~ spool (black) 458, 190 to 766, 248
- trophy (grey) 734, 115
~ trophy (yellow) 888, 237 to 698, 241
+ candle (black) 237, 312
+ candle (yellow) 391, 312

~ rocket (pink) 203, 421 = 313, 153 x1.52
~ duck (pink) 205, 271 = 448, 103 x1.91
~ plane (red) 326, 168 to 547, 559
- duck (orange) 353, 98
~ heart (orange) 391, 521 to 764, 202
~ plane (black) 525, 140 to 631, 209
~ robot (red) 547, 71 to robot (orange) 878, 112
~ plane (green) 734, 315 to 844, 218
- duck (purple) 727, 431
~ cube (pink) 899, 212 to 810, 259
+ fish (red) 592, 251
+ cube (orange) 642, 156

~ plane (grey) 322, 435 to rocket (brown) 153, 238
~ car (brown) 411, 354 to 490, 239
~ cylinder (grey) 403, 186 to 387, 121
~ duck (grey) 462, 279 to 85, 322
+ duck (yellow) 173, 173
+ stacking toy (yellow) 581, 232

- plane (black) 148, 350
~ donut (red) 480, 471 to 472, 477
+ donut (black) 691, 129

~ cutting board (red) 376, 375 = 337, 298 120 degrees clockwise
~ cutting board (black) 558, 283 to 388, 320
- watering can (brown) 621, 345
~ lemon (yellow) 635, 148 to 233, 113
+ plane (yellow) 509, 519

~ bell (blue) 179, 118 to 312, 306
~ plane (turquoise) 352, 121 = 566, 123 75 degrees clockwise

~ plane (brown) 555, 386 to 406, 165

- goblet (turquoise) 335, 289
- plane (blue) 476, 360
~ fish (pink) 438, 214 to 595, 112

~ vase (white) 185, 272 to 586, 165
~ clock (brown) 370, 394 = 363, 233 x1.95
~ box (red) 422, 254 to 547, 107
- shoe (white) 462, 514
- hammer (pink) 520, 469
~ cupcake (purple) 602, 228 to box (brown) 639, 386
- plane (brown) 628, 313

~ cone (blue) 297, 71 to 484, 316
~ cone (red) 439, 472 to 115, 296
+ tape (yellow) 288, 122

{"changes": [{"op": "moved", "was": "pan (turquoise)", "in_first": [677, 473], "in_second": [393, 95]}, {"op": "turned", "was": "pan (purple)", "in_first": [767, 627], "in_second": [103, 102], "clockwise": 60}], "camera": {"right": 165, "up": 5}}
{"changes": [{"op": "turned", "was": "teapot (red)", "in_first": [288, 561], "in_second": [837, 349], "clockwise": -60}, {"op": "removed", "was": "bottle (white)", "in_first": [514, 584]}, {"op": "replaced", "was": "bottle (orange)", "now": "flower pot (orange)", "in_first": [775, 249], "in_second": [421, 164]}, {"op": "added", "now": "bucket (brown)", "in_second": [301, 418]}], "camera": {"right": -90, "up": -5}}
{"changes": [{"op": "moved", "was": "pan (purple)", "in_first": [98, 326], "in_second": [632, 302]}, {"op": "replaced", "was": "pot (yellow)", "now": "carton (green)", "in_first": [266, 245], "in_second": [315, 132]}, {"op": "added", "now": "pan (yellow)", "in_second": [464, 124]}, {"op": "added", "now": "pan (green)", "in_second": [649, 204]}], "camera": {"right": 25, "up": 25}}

Work required: The first line of the entries, the line with "(black) 237, 312", and every line between them should be retyped exactly, and nothing else.

Answer space:
~ spool (black) 458, 190 to 766, 248
- trophy (grey) 734, 115
~ trophy (yellow) 888, 237 to 698, 241
+ candle (black) 237, 312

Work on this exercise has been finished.